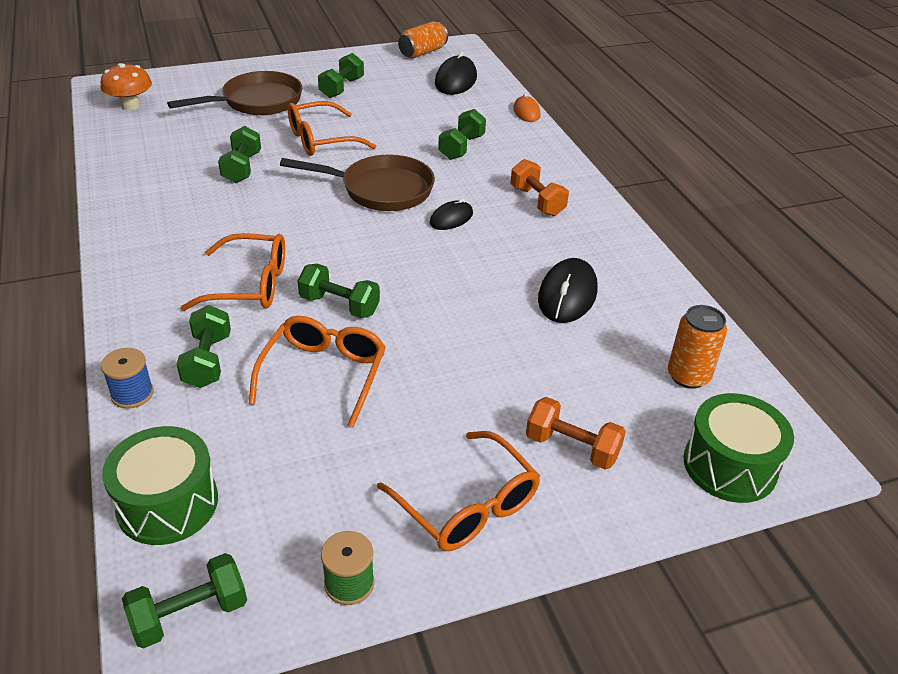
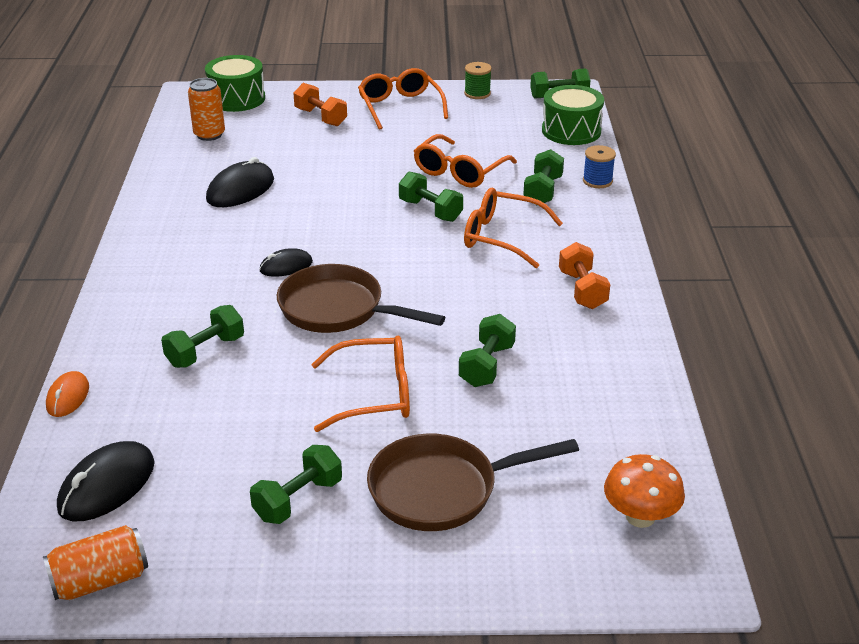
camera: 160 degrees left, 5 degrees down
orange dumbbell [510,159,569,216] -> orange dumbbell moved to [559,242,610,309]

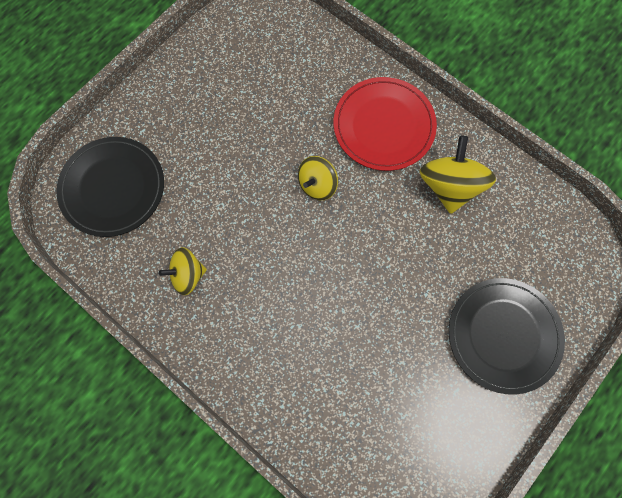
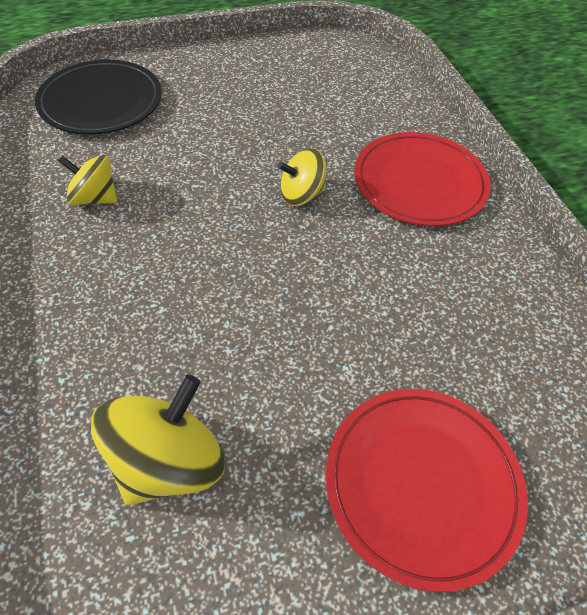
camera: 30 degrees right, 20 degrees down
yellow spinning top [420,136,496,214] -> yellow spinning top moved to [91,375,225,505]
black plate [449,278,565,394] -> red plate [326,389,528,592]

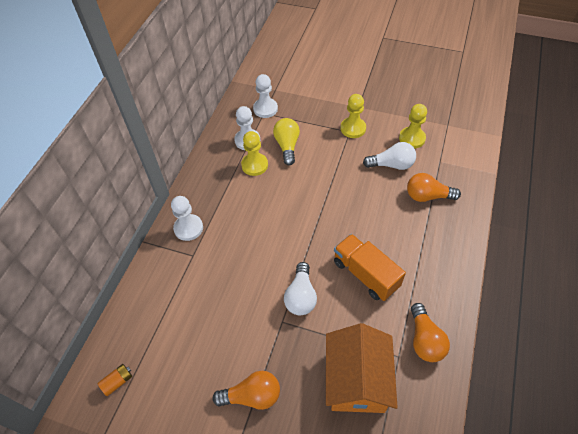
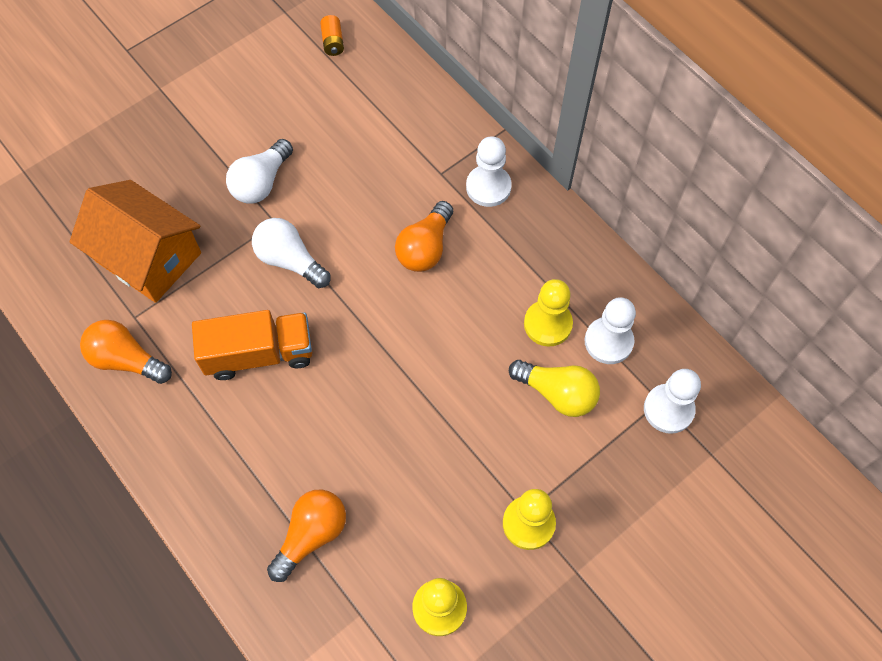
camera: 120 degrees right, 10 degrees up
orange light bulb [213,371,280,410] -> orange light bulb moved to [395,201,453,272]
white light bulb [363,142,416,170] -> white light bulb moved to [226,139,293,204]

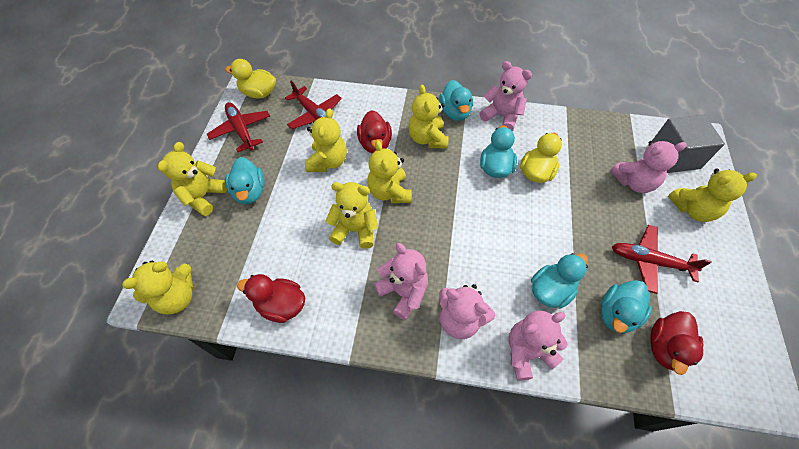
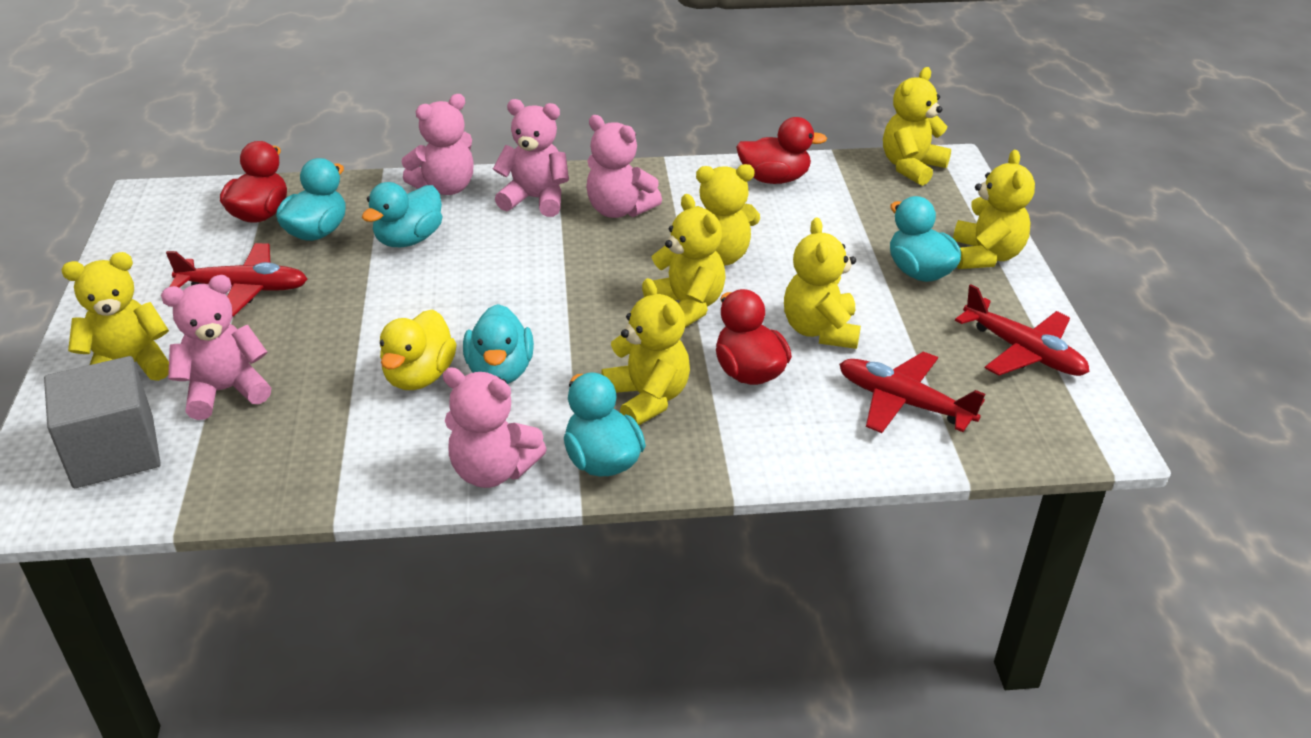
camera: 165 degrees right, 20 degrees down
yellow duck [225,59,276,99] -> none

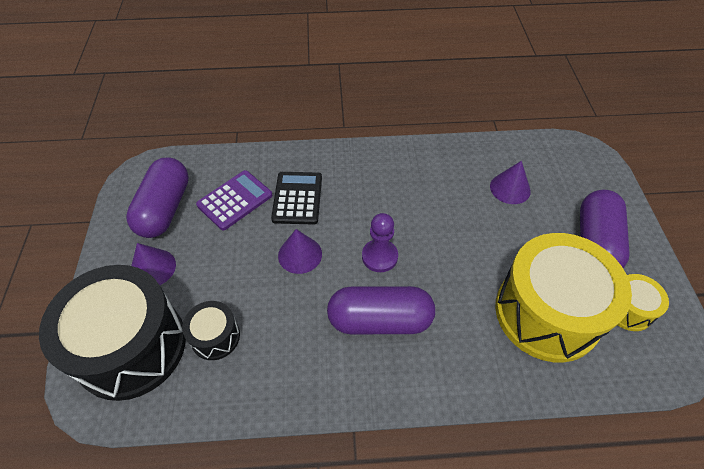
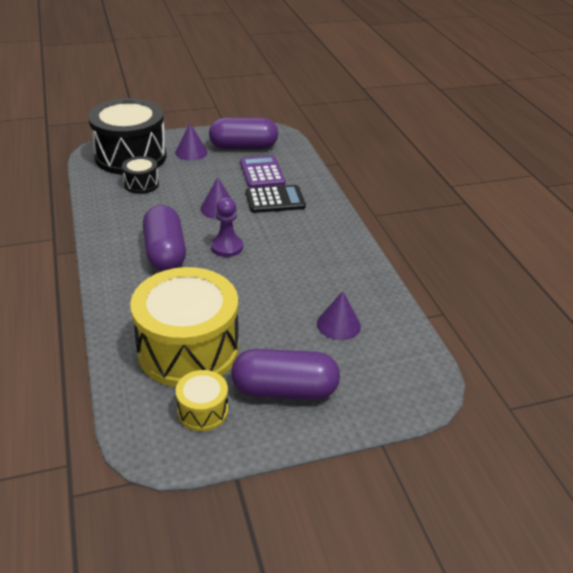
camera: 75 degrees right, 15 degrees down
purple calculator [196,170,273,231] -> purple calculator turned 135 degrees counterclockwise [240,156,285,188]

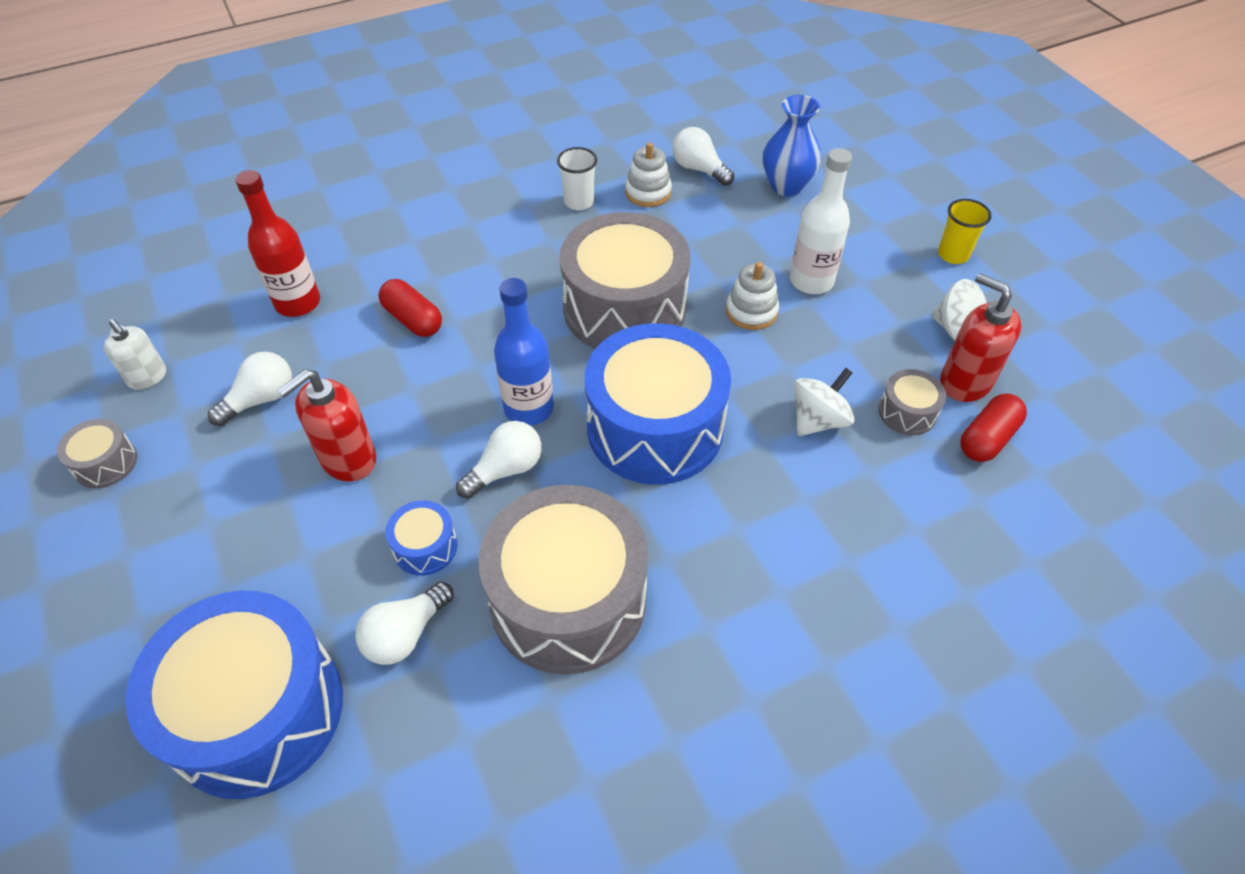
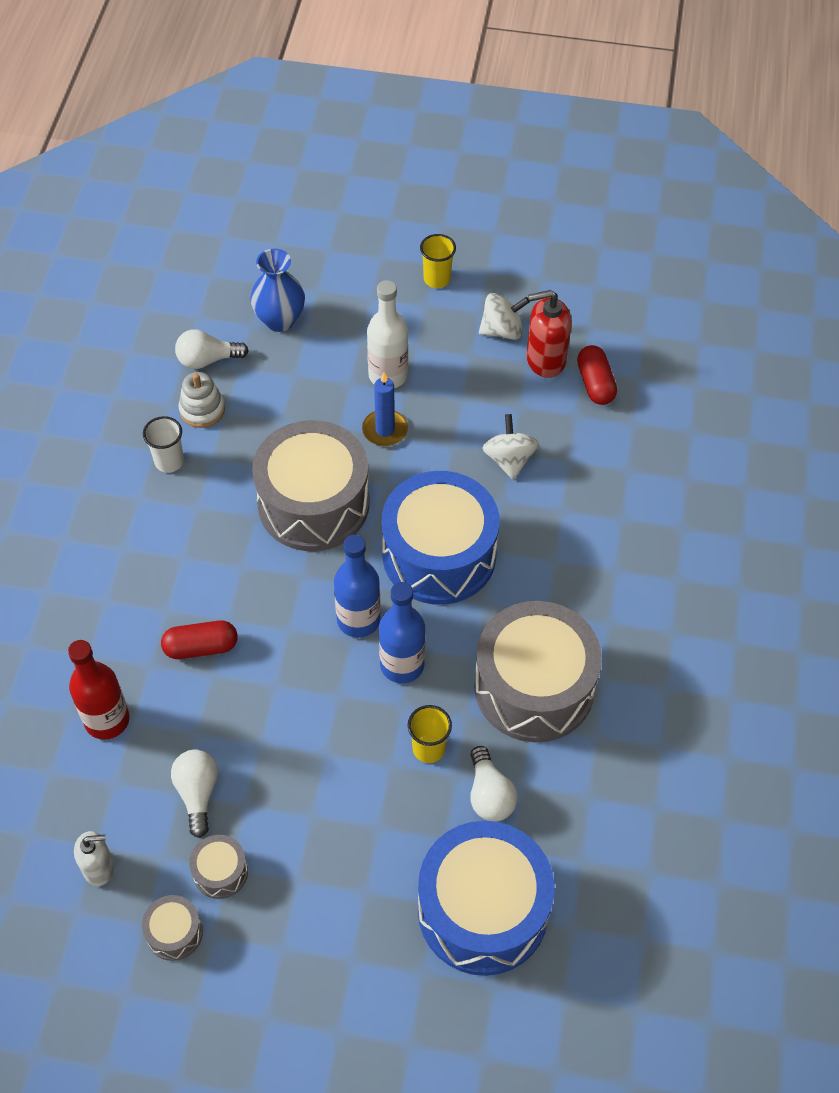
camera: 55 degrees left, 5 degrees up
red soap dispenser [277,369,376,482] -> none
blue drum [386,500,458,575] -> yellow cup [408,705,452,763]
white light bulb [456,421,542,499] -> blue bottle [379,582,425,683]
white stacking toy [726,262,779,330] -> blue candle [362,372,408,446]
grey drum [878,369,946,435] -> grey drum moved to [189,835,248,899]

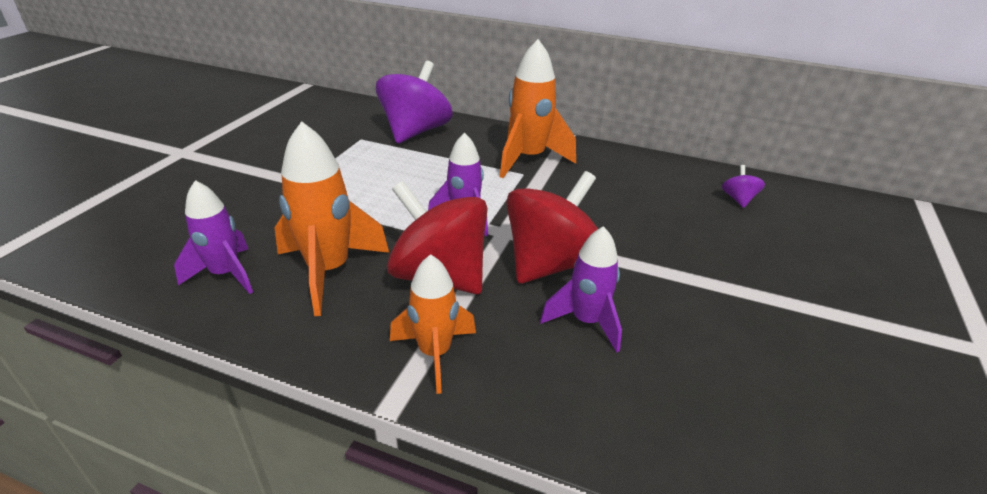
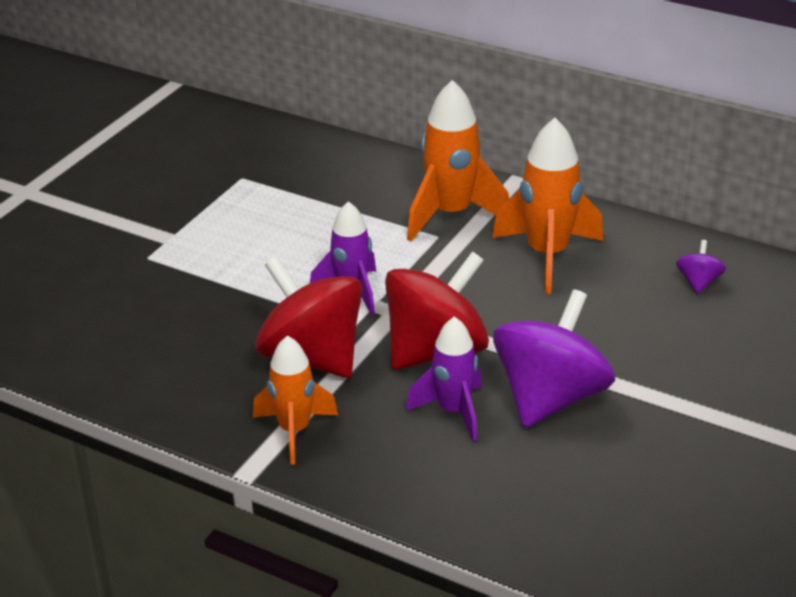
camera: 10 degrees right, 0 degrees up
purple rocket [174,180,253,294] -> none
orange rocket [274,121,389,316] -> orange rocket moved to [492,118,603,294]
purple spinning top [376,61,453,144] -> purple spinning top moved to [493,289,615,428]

---+---

Task objective: Each line from the line containing "orange light bulb [213,371,280,410]" through the last line above must be written out exactly, and every picture must be omitted.

Task result:
orange light bulb [213,371,280,410] -> orange light bulb moved to [395,201,453,272]
white light bulb [363,142,416,170] -> white light bulb moved to [226,139,293,204]

camera: 165 degrees right, 20 degrees down
yellow duck [225,59,276,99] -> none

camera: 75 degrees right, 15 degrees down
purple calculator [196,170,273,231] -> purple calculator turned 135 degrees counterclockwise [240,156,285,188]

camera: 55 degrees left, 5 degrees up
red soap dispenser [277,369,376,482] -> none
blue drum [386,500,458,575] -> yellow cup [408,705,452,763]
white light bulb [456,421,542,499] -> blue bottle [379,582,425,683]
white stacking toy [726,262,779,330] -> blue candle [362,372,408,446]
grey drum [878,369,946,435] -> grey drum moved to [189,835,248,899]

camera: 10 degrees right, 0 degrees up
purple rocket [174,180,253,294] -> none
orange rocket [274,121,389,316] -> orange rocket moved to [492,118,603,294]
purple spinning top [376,61,453,144] -> purple spinning top moved to [493,289,615,428]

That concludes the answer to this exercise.